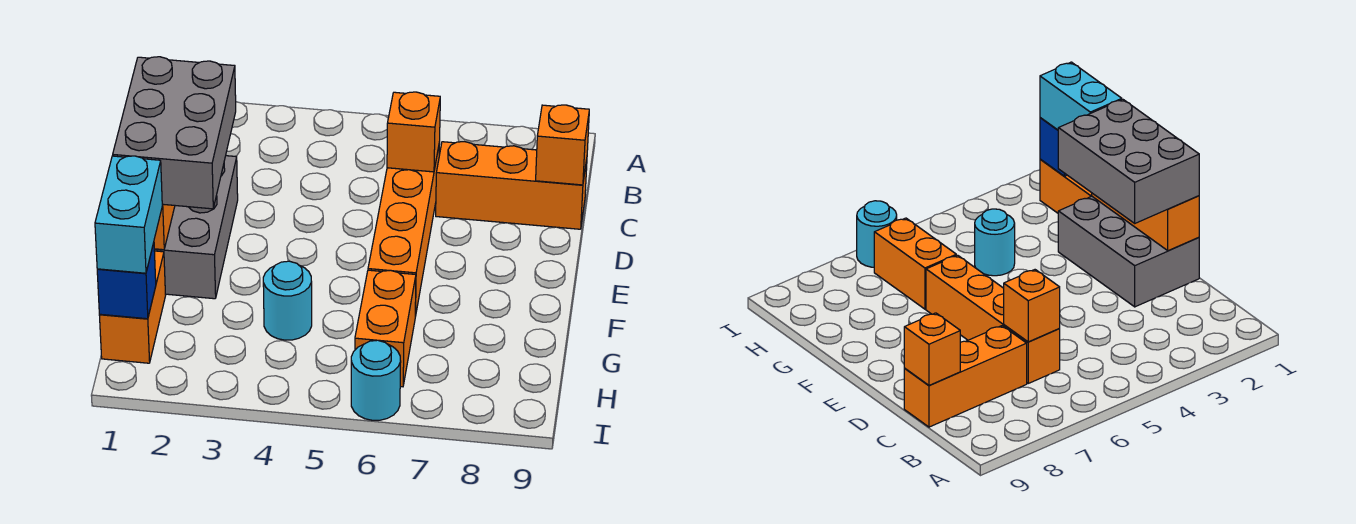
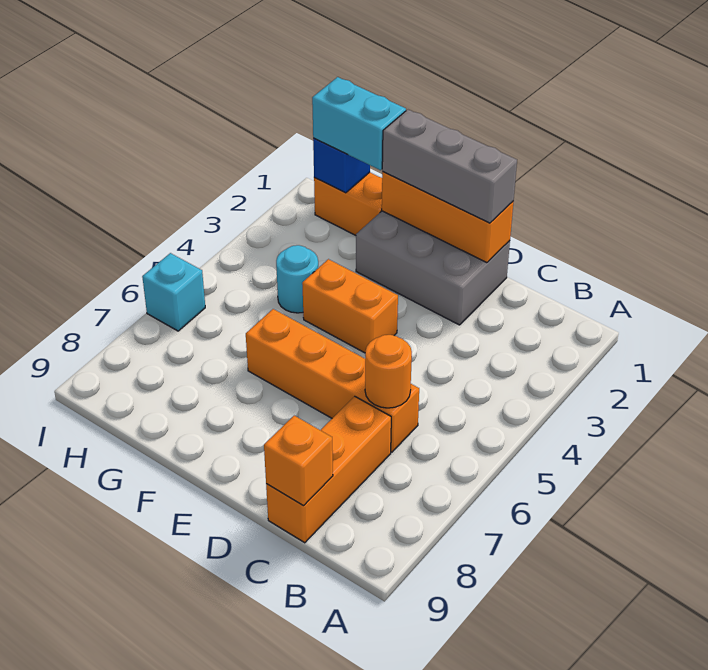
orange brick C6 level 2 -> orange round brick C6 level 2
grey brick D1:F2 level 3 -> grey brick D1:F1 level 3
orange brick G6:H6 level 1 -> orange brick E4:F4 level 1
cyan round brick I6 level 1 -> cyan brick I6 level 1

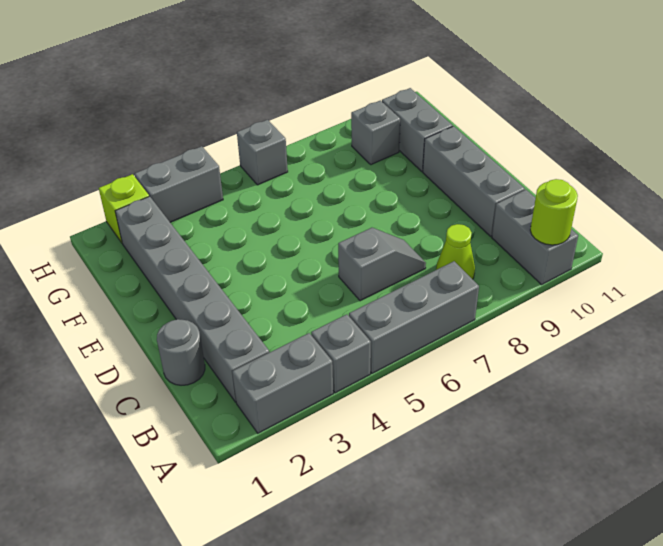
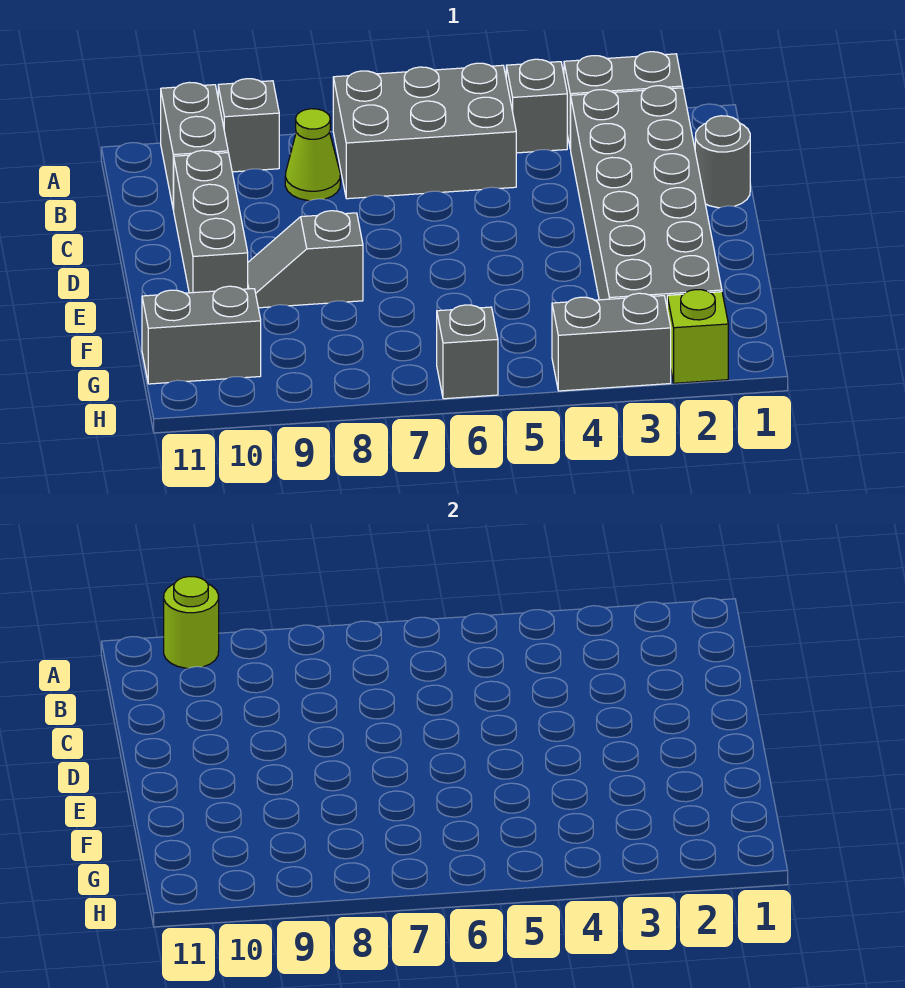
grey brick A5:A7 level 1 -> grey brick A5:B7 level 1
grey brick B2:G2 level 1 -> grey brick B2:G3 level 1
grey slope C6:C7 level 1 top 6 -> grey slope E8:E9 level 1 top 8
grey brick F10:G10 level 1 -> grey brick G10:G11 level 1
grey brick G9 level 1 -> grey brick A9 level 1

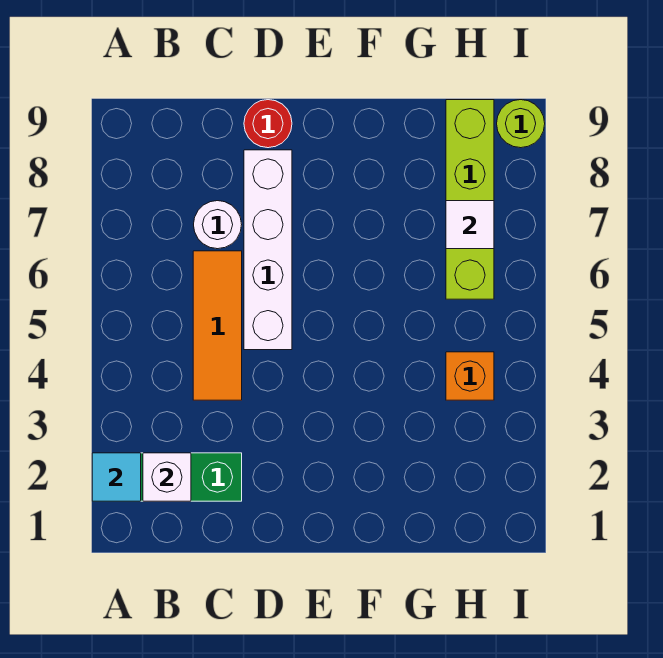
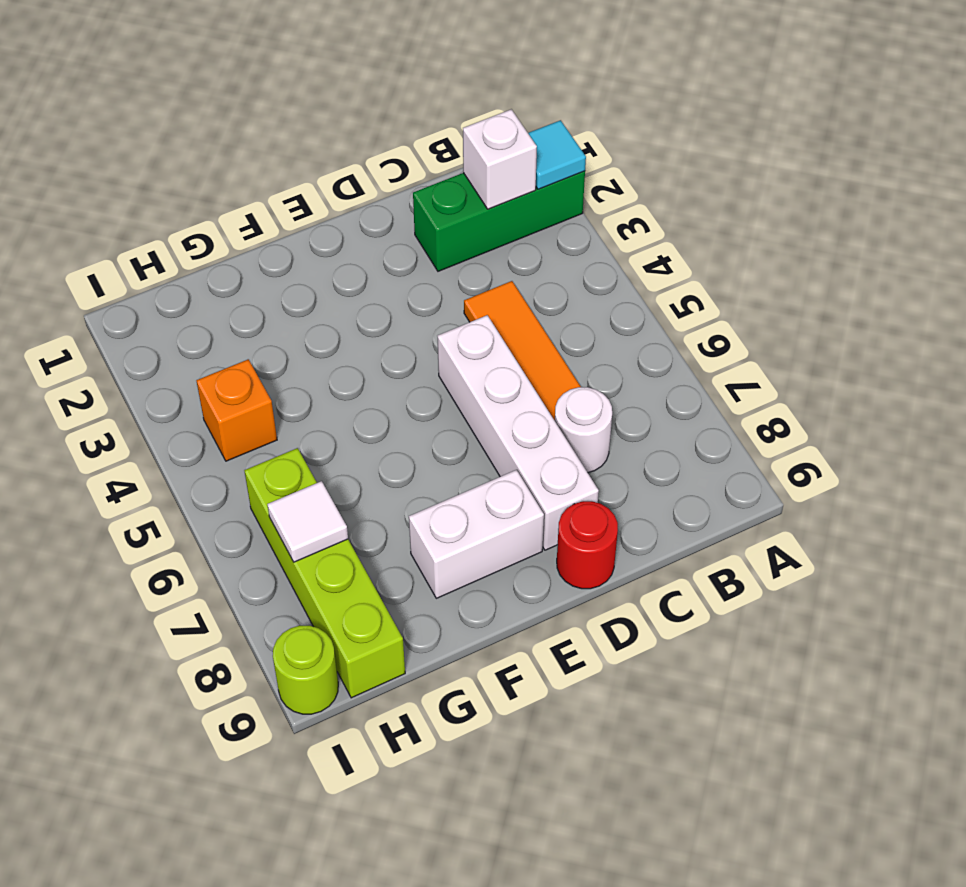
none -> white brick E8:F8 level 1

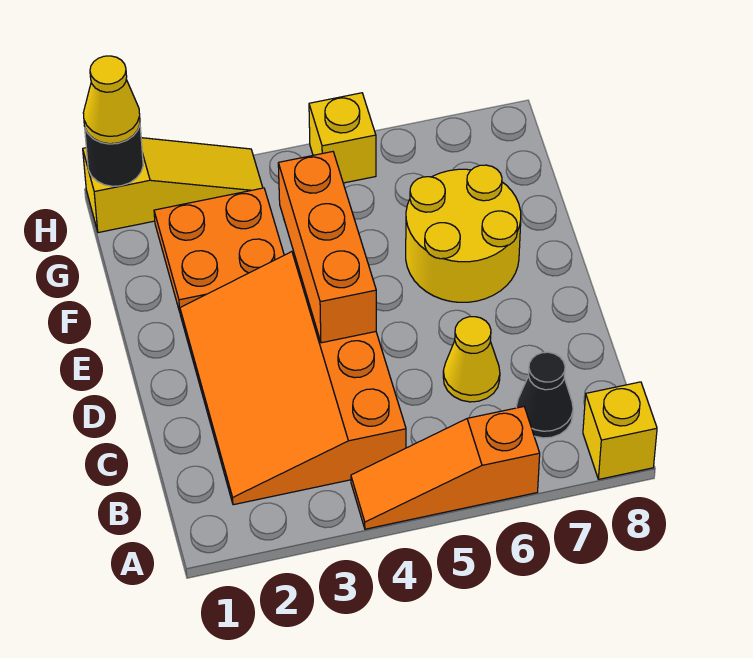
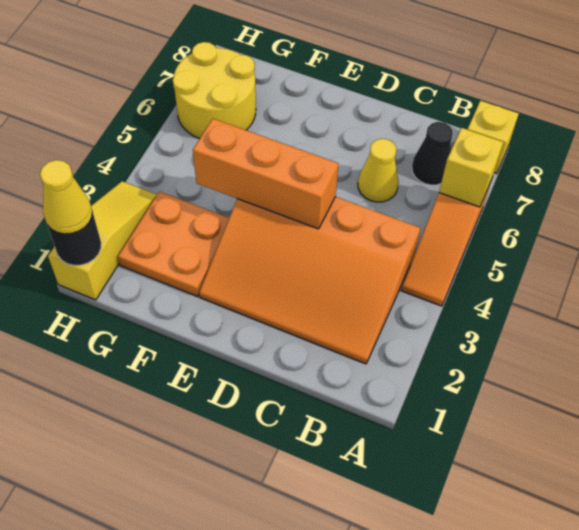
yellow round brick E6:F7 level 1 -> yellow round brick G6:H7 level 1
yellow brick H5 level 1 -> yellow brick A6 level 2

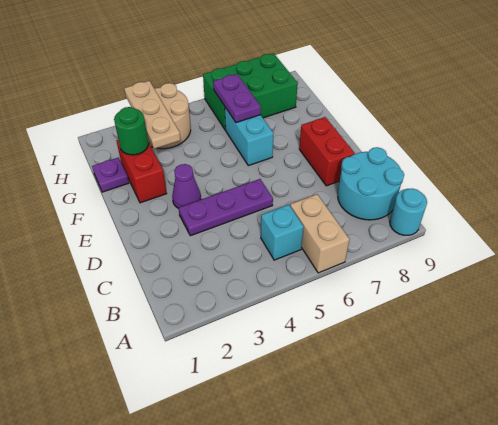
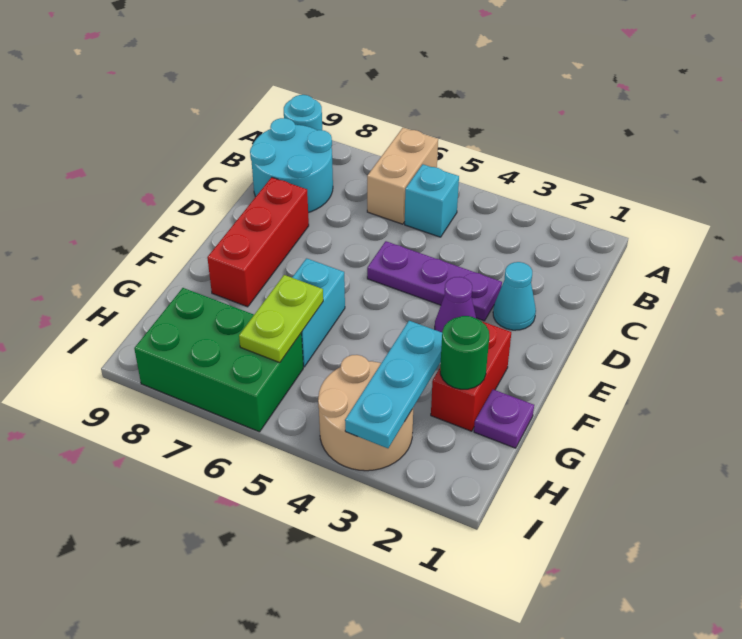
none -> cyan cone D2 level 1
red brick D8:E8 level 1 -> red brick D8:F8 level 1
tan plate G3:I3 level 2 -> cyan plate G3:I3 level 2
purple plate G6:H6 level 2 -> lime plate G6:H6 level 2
○ ○ ○ ○ ○ ○ ○
**WHAT YOU HAVE TO DO:** From the records above, return each line where "yellow" occurs.

**ANSWER AREA:**
yellow round brick E6:F7 level 1 -> yellow round brick G6:H7 level 1
yellow brick H5 level 1 -> yellow brick A6 level 2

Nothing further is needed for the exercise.